Requirement: Filter the data for lines with the word "tank", then copy every line so identified.

Records for this exercise:

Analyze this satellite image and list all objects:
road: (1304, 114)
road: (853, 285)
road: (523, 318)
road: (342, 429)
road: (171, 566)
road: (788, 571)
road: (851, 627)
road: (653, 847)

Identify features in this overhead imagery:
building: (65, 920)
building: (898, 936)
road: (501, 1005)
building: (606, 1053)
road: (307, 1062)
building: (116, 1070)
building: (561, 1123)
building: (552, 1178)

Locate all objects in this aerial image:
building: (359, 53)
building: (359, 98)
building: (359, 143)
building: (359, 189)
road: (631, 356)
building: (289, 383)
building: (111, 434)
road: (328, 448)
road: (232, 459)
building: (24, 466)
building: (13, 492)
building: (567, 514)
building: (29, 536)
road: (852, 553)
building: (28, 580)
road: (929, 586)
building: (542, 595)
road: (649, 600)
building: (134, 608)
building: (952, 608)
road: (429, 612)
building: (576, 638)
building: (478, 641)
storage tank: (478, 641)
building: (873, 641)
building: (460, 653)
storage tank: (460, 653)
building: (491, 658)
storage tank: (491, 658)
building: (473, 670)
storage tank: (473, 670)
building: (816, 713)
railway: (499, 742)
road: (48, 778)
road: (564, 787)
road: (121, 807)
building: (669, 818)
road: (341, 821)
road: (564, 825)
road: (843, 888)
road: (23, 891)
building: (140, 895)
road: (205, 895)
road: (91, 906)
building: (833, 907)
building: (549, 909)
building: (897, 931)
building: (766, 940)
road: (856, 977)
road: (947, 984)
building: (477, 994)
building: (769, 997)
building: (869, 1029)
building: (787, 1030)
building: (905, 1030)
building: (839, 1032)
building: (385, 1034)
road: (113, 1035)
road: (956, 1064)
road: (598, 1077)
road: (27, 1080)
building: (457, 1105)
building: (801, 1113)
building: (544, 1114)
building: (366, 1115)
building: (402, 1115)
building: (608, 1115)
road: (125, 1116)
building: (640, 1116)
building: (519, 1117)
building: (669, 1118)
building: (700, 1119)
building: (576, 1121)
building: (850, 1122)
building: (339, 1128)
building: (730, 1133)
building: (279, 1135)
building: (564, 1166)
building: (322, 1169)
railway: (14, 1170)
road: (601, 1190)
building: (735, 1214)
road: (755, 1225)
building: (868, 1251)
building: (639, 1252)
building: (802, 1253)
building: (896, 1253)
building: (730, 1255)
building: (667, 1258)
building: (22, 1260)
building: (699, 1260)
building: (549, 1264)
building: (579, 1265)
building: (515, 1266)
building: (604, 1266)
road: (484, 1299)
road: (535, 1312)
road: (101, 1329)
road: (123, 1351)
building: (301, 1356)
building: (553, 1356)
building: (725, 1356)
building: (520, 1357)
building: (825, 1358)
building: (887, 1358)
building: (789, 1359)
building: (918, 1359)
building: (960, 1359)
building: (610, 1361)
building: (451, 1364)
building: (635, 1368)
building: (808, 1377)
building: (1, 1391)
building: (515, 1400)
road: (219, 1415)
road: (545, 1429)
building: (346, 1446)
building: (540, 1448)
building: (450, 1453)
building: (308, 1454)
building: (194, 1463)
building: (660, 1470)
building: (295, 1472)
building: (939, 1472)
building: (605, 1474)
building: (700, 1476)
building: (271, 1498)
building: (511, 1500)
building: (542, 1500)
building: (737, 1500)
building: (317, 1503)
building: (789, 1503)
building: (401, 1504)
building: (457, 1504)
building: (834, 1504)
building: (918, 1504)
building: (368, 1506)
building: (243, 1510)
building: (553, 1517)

Answer to this problem:
storage tank: (478, 641)
storage tank: (460, 653)
storage tank: (491, 658)
storage tank: (473, 670)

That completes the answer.